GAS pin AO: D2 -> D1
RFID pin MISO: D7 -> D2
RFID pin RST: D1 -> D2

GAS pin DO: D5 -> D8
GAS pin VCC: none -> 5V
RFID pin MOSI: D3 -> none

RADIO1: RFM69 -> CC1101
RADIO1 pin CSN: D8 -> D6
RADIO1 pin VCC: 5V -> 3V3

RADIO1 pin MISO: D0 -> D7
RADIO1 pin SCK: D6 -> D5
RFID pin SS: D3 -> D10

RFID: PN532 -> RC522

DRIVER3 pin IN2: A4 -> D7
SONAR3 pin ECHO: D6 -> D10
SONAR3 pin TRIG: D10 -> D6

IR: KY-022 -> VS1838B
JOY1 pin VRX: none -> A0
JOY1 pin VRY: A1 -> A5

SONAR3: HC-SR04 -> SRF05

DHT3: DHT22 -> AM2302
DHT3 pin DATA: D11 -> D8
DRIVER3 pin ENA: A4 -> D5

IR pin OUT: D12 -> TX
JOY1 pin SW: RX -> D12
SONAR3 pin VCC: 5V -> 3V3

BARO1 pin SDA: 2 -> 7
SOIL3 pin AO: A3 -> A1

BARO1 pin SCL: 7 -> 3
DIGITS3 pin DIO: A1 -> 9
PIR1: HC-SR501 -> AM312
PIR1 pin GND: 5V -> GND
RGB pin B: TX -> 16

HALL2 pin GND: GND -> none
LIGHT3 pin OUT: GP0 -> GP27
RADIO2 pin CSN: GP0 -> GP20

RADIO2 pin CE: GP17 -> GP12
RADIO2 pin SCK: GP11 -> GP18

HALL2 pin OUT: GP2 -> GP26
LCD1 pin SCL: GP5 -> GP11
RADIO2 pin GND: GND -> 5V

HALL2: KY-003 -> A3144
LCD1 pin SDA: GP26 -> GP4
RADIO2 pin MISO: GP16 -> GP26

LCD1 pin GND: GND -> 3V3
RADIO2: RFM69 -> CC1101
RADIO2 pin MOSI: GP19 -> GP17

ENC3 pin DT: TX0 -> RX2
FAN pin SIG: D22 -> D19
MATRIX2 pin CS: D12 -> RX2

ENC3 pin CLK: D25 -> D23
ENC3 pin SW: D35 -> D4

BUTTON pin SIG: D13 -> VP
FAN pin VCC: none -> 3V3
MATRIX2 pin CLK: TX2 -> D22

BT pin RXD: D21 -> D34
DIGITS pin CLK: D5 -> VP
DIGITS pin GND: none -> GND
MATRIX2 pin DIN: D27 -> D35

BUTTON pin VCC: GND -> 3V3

════════════════════

WHAT YOU NEED TO DO: All of the lines above need to be given again exactly.

EXERCISE RESULT:
GAS pin AO: D2 -> D1
RFID pin MISO: D7 -> D2
RFID pin RST: D1 -> D2

GAS pin DO: D5 -> D8
GAS pin VCC: none -> 5V
RFID pin MOSI: D3 -> none

RADIO1: RFM69 -> CC1101
RADIO1 pin CSN: D8 -> D6
RADIO1 pin VCC: 5V -> 3V3

RADIO1 pin MISO: D0 -> D7
RADIO1 pin SCK: D6 -> D5
RFID pin SS: D3 -> D10

RFID: PN532 -> RC522

DRIVER3 pin IN2: A4 -> D7
SONAR3 pin ECHO: D6 -> D10
SONAR3 pin TRIG: D10 -> D6

IR: KY-022 -> VS1838B
JOY1 pin VRX: none -> A0
JOY1 pin VRY: A1 -> A5

SONAR3: HC-SR04 -> SRF05

DHT3: DHT22 -> AM2302
DHT3 pin DATA: D11 -> D8
DRIVER3 pin ENA: A4 -> D5

IR pin OUT: D12 -> TX
JOY1 pin SW: RX -> D12
SONAR3 pin VCC: 5V -> 3V3

BARO1 pin SDA: 2 -> 7
SOIL3 pin AO: A3 -> A1

BARO1 pin SCL: 7 -> 3
DIGITS3 pin DIO: A1 -> 9
PIR1: HC-SR501 -> AM312
PIR1 pin GND: 5V -> GND
RGB pin B: TX -> 16

HALL2 pin GND: GND -> none
LIGHT3 pin OUT: GP0 -> GP27
RADIO2 pin CSN: GP0 -> GP20

RADIO2 pin CE: GP17 -> GP12
RADIO2 pin SCK: GP11 -> GP18

HALL2 pin OUT: GP2 -> GP26
LCD1 pin SCL: GP5 -> GP11
RADIO2 pin GND: GND -> 5V

HALL2: KY-003 -> A3144
LCD1 pin SDA: GP26 -> GP4
RADIO2 pin MISO: GP16 -> GP26

LCD1 pin GND: GND -> 3V3
RADIO2: RFM69 -> CC1101
RADIO2 pin MOSI: GP19 -> GP17

ENC3 pin DT: TX0 -> RX2
FAN pin SIG: D22 -> D19
MATRIX2 pin CS: D12 -> RX2

ENC3 pin CLK: D25 -> D23
ENC3 pin SW: D35 -> D4

BUTTON pin SIG: D13 -> VP
FAN pin VCC: none -> 3V3
MATRIX2 pin CLK: TX2 -> D22

BT pin RXD: D21 -> D34
DIGITS pin CLK: D5 -> VP
DIGITS pin GND: none -> GND
MATRIX2 pin DIN: D27 -> D35

BUTTON pin VCC: GND -> 3V3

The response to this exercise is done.